[Problem]:
Range to output from the entries below: the line containing "gray circle: (94, 93) -> (134, 104), moved" through the line containing "purple star: (110, 216) -> (230, 234), moved". Set it down exactly, ends included, nothing else.
(Records for the task)
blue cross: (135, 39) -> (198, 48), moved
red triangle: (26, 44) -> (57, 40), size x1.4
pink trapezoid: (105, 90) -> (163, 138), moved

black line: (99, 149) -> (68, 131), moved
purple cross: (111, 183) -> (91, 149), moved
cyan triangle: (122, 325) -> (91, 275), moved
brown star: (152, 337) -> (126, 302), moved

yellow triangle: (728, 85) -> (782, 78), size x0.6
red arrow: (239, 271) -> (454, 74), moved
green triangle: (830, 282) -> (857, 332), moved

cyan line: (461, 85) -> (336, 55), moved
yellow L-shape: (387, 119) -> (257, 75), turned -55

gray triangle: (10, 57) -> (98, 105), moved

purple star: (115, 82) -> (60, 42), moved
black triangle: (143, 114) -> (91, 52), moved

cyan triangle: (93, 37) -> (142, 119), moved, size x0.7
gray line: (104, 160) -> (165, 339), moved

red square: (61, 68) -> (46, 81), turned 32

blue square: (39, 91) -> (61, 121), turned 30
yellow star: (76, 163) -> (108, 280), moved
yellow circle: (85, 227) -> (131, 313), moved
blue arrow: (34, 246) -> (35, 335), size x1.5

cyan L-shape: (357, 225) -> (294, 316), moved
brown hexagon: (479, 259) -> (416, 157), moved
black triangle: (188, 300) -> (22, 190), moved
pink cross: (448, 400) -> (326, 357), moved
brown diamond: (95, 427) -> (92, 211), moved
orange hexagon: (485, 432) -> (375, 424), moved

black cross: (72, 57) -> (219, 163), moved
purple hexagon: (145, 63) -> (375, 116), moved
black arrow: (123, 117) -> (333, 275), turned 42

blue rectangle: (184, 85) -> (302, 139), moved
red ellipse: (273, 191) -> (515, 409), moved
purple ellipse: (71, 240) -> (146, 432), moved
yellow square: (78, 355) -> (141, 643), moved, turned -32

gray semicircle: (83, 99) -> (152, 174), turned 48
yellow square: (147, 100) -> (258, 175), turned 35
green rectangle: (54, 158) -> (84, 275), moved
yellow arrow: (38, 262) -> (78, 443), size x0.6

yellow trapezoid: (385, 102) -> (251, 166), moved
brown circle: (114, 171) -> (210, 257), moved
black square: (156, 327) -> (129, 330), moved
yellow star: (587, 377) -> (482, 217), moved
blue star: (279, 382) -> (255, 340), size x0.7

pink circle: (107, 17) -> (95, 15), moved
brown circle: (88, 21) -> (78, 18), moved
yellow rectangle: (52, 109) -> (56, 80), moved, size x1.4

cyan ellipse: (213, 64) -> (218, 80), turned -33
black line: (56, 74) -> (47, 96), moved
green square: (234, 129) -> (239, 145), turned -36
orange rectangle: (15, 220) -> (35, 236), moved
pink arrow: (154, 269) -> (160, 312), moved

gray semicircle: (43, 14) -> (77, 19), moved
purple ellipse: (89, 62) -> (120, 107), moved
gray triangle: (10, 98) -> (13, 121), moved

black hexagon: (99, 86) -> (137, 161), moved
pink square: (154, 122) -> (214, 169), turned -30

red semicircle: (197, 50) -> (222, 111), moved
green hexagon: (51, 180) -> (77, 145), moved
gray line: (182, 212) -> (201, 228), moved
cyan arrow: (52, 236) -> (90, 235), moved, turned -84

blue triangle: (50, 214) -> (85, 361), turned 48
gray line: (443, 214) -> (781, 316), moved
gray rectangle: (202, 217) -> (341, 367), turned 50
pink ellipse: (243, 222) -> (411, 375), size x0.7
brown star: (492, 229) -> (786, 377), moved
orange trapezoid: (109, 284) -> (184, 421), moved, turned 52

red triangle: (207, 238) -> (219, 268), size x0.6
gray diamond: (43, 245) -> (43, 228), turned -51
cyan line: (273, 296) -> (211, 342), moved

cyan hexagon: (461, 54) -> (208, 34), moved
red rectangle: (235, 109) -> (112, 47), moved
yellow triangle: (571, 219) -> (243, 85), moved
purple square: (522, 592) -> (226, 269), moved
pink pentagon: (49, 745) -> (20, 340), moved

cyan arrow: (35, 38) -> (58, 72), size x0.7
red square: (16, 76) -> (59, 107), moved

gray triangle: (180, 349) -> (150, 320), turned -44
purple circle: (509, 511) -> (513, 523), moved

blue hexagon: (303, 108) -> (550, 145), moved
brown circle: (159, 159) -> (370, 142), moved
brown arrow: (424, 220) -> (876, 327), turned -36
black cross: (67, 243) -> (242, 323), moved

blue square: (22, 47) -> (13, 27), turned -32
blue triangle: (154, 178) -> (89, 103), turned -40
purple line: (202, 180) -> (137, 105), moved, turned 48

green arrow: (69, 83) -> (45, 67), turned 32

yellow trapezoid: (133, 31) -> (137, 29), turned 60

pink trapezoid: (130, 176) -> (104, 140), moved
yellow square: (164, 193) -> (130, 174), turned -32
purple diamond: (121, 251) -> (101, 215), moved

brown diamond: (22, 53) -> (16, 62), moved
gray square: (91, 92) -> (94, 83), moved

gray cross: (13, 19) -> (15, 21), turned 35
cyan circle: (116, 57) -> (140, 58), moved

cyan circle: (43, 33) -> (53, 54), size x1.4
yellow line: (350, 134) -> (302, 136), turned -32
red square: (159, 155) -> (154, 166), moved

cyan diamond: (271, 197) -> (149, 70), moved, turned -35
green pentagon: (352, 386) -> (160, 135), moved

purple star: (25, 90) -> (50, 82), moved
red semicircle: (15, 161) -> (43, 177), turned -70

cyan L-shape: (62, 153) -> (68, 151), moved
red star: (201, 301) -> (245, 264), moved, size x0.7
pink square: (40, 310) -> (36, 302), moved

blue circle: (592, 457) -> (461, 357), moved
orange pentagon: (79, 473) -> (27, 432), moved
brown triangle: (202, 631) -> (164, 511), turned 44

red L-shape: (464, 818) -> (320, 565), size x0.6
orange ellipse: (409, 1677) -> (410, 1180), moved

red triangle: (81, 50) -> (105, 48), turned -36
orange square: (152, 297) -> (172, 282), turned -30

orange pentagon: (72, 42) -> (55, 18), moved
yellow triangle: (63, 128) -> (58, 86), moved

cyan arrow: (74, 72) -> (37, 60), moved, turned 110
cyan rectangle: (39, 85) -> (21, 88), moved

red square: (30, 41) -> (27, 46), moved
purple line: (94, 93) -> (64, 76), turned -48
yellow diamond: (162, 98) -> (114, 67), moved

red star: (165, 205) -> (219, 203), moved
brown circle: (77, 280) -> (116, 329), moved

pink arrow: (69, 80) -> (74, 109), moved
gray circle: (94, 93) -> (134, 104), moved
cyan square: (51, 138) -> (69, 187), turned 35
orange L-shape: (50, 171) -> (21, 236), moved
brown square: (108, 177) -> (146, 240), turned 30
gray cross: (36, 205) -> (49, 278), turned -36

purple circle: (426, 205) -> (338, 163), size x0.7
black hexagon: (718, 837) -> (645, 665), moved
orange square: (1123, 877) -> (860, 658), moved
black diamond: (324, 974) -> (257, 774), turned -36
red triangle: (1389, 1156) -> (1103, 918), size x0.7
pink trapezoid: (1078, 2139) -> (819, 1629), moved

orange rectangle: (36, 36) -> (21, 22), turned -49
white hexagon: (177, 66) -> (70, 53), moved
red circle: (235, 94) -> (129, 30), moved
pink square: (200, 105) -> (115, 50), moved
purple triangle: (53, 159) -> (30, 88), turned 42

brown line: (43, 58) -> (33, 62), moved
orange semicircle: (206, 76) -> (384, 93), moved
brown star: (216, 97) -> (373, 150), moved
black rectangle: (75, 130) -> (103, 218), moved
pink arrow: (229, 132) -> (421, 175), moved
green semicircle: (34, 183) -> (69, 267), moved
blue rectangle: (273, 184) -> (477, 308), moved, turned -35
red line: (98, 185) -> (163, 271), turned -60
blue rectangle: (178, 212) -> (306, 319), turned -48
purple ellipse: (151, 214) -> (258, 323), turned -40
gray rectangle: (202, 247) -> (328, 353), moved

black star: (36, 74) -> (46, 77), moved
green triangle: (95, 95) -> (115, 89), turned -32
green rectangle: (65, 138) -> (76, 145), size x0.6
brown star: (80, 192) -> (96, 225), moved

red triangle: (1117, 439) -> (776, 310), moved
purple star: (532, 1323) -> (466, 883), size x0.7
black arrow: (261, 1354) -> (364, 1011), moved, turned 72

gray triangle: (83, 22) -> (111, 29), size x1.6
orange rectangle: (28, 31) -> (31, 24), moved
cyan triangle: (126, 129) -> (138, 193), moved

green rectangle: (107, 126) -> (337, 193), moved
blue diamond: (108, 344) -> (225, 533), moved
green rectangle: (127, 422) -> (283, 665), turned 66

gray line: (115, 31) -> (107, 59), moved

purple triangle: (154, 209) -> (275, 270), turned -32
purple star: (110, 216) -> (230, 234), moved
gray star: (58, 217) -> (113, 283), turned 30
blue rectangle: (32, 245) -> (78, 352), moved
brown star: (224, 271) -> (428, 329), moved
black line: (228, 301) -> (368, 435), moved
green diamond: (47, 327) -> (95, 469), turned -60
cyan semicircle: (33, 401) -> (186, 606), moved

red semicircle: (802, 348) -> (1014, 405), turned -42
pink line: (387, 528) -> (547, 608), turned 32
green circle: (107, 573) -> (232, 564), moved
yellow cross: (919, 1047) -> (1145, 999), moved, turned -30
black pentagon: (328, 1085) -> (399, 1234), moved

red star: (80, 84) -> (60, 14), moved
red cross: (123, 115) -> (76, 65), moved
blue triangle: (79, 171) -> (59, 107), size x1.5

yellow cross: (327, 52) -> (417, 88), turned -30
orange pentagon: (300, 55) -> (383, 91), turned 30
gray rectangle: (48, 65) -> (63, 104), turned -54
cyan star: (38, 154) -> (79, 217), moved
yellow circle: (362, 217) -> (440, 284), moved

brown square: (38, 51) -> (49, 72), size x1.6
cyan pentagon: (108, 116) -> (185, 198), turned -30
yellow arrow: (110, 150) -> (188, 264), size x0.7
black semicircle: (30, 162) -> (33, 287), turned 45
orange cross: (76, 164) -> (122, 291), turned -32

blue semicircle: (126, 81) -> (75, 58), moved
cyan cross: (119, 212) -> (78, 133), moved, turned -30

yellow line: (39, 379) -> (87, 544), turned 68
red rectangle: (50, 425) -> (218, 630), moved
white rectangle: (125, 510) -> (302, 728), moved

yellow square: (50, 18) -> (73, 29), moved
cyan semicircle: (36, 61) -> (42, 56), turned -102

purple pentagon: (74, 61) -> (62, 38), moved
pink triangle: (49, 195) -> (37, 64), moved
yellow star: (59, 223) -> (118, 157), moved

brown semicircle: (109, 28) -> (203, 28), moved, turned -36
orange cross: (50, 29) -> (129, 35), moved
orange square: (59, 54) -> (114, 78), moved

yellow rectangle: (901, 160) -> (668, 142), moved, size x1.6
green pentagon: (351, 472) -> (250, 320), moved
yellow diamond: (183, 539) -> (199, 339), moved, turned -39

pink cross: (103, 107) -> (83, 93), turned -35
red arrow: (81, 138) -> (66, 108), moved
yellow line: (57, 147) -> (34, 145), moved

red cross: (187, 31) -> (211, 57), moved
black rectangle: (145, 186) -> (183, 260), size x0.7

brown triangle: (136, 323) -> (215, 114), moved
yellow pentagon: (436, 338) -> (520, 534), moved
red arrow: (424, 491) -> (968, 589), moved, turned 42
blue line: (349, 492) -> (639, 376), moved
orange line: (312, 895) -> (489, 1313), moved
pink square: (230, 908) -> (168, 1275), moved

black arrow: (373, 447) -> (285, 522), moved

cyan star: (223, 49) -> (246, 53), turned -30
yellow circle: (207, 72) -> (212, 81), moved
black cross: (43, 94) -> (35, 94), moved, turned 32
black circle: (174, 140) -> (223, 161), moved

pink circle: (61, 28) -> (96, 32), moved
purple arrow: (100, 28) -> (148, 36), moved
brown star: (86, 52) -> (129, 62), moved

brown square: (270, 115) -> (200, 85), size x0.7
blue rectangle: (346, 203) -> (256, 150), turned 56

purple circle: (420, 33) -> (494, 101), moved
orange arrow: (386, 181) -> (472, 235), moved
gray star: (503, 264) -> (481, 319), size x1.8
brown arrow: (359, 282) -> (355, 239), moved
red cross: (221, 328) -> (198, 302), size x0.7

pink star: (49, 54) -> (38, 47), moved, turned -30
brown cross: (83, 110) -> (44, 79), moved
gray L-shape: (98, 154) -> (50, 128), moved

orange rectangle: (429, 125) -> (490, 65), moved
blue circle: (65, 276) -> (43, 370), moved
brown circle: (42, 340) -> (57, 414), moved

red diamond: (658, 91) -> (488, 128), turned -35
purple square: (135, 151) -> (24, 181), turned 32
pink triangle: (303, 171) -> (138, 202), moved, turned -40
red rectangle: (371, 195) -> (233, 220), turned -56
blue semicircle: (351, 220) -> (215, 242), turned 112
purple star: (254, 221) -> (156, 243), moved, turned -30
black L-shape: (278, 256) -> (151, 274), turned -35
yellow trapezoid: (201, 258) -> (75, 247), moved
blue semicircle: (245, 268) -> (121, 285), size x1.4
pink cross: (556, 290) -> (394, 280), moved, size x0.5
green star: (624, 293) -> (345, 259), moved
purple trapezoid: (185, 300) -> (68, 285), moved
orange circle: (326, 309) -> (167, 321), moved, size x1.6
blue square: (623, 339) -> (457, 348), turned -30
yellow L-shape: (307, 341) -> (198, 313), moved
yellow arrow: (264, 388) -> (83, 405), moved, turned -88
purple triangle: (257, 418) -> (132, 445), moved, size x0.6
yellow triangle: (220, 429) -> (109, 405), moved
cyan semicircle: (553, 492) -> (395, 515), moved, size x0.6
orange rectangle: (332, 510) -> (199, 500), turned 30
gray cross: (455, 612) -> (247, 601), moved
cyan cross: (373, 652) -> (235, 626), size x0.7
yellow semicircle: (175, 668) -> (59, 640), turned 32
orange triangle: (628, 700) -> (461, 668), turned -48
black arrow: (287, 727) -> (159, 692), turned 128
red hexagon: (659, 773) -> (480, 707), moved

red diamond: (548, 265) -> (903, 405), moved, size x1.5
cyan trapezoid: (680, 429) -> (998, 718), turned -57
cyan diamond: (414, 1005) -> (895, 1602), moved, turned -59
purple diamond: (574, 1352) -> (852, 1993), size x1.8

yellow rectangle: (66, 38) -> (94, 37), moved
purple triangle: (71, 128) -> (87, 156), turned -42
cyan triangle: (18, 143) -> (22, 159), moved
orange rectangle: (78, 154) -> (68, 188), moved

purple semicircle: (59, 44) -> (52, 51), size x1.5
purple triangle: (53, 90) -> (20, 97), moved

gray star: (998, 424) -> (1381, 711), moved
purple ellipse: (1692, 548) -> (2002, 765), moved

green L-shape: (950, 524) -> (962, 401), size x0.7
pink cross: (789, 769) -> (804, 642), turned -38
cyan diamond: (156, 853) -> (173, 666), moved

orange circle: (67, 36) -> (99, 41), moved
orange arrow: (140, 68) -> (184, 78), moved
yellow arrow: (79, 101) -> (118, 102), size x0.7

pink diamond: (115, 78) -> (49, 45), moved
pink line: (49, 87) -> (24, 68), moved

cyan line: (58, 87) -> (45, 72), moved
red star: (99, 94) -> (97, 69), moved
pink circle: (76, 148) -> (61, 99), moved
(End Records for the task)
[Exercise solution]:
gray circle: (94, 93) -> (134, 104), moved
cyan square: (51, 138) -> (69, 187), turned 35
orange L-shape: (50, 171) -> (21, 236), moved
brown square: (108, 177) -> (146, 240), turned 30
gray cross: (36, 205) -> (49, 278), turned -36

purple circle: (426, 205) -> (338, 163), size x0.7
black hexagon: (718, 837) -> (645, 665), moved
orange square: (1123, 877) -> (860, 658), moved
black diamond: (324, 974) -> (257, 774), turned -36
red triangle: (1389, 1156) -> (1103, 918), size x0.7
pink trapezoid: (1078, 2139) -> (819, 1629), moved

orange rectangle: (36, 36) -> (21, 22), turned -49
white hexagon: (177, 66) -> (70, 53), moved
red circle: (235, 94) -> (129, 30), moved
pink square: (200, 105) -> (115, 50), moved
purple triangle: (53, 159) -> (30, 88), turned 42

brown line: (43, 58) -> (33, 62), moved
orange semicircle: (206, 76) -> (384, 93), moved
brown star: (216, 97) -> (373, 150), moved
black rectangle: (75, 130) -> (103, 218), moved
pink arrow: (229, 132) -> (421, 175), moved
green semicircle: (34, 183) -> (69, 267), moved
blue rectangle: (273, 184) -> (477, 308), moved, turned -35
red line: (98, 185) -> (163, 271), turned -60
blue rectangle: (178, 212) -> (306, 319), turned -48
purple ellipse: (151, 214) -> (258, 323), turned -40
gray rectangle: (202, 247) -> (328, 353), moved

black star: (36, 74) -> (46, 77), moved
green triangle: (95, 95) -> (115, 89), turned -32
green rectangle: (65, 138) -> (76, 145), size x0.6
brown star: (80, 192) -> (96, 225), moved

red triangle: (1117, 439) -> (776, 310), moved
purple star: (532, 1323) -> (466, 883), size x0.7
black arrow: (261, 1354) -> (364, 1011), moved, turned 72

gray triangle: (83, 22) -> (111, 29), size x1.6
orange rectangle: (28, 31) -> (31, 24), moved
cyan triangle: (126, 129) -> (138, 193), moved

green rectangle: (107, 126) -> (337, 193), moved
blue diamond: (108, 344) -> (225, 533), moved
green rectangle: (127, 422) -> (283, 665), turned 66

gray line: (115, 31) -> (107, 59), moved

purple triangle: (154, 209) -> (275, 270), turned -32
purple star: (110, 216) -> (230, 234), moved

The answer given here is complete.